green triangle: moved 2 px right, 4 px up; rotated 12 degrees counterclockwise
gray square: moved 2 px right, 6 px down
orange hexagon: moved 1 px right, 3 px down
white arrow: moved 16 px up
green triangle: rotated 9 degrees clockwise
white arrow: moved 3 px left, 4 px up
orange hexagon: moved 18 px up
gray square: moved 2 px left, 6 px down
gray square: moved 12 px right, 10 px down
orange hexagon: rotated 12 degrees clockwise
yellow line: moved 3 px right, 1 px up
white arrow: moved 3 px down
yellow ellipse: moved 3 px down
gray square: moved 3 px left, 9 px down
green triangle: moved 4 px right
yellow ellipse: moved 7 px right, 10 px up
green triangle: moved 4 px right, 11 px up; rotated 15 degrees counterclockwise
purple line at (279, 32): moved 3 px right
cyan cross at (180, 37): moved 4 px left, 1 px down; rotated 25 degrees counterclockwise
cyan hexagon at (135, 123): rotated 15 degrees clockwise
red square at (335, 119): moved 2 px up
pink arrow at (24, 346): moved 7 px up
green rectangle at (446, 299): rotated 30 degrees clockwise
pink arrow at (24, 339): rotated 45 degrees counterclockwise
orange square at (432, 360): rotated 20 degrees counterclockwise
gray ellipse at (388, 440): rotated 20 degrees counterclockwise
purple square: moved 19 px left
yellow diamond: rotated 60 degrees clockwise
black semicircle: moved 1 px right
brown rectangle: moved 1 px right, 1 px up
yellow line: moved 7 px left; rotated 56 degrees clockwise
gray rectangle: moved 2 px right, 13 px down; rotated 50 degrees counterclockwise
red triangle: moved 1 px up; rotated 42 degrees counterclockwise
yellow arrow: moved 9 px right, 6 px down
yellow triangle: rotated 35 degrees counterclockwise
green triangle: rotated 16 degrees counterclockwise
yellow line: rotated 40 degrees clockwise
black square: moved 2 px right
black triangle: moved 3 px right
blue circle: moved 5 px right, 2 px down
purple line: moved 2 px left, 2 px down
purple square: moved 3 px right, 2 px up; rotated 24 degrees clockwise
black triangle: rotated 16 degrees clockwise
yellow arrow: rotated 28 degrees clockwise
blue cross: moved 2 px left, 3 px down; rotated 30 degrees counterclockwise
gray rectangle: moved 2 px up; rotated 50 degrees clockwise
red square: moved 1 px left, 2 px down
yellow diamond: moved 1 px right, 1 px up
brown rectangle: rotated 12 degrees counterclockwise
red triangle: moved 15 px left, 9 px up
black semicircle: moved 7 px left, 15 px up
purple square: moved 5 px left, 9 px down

####################

• _What you will do_
Format all the entries above as a Markdown table with two columns, Row and Entry. Number the lines in order and leave out any blank lines.

• _Task response_
| Row | Entry |
|---|---|
| 1 | green triangle: moved 2 px right, 4 px up; rotated 12 degrees counterclockwise |
| 2 | gray square: moved 2 px right, 6 px down |
| 3 | orange hexagon: moved 1 px right, 3 px down |
| 4 | white arrow: moved 16 px up |
| 5 | green triangle: rotated 9 degrees clockwise |
| 6 | white arrow: moved 3 px left, 4 px up |
| 7 | orange hexagon: moved 18 px up |
| 8 | gray square: moved 2 px left, 6 px down |
| 9 | gray square: moved 12 px right, 10 px down |
| 10 | orange hexagon: rotated 12 degrees clockwise |
| 11 | yellow line: moved 3 px right, 1 px up |
| 12 | white arrow: moved 3 px down |
| 13 | yellow ellipse: moved 3 px down |
| 14 | gray square: moved 3 px left, 9 px down |
| 15 | green triangle: moved 4 px right |
| 16 | yellow ellipse: moved 7 px right, 10 px up |
| 17 | green triangle: moved 4 px right, 11 px up; rotated 15 degrees counterclockwise |
| 18 | purple line at (279, 32): moved 3 px right |
| 19 | cyan cross at (180, 37): moved 4 px left, 1 px down; rotated 25 degrees counterclockwise |
| 20 | cyan hexagon at (135, 123): rotated 15 degrees clockwise |
| 21 | red square at (335, 119): moved 2 px up |
| 22 | pink arrow at (24, 346): moved 7 px up |
| 23 | green rectangle at (446, 299): rotated 30 degrees clockwise |
| 24 | pink arrow at (24, 339): rotated 45 degrees counterclockwise |
| 25 | orange square at (432, 360): rotated 20 degrees counterclockwise |
| 26 | gray ellipse at (388, 440): rotated 20 degrees counterclockwise |
| 27 | purple square: moved 19 px left |
| 28 | yellow diamond: rotated 60 degrees clockwise |
| 29 | black semicircle: moved 1 px right |
| 30 | brown rectangle: moved 1 px right, 1 px up |
| 31 | yellow line: moved 7 px left; rotated 56 degrees clockwise |
| 32 | gray rectangle: moved 2 px right, 13 px down; rotated 50 degrees counterclockwise |
| 33 | red triangle: moved 1 px up; rotated 42 degrees counterclockwise |
| 34 | yellow arrow: moved 9 px right, 6 px down |
| 35 | yellow triangle: rotated 35 degrees counterclockwise |
| 36 | green triangle: rotated 16 degrees counterclockwise |
| 37 | yellow line: rotated 40 degrees clockwise |
| 38 | black square: moved 2 px right |
| 39 | black triangle: moved 3 px right |
| 40 | blue circle: moved 5 px right, 2 px down |
| 41 | purple line: moved 2 px left, 2 px down |
| 42 | purple square: moved 3 px right, 2 px up; rotated 24 degrees clockwise |
| 43 | black triangle: rotated 16 degrees clockwise |
| 44 | yellow arrow: rotated 28 degrees clockwise |
| 45 | blue cross: moved 2 px left, 3 px down; rotated 30 degrees counterclockwise |
| 46 | gray rectangle: moved 2 px up; rotated 50 degrees clockwise |
| 47 | red square: moved 1 px left, 2 px down |
| 48 | yellow diamond: moved 1 px right, 1 px up |
| 49 | brown rectangle: rotated 12 degrees counterclockwise |
| 50 | red triangle: moved 15 px left, 9 px up |
| 51 | black semicircle: moved 7 px left, 15 px up |
| 52 | purple square: moved 5 px left, 9 px down |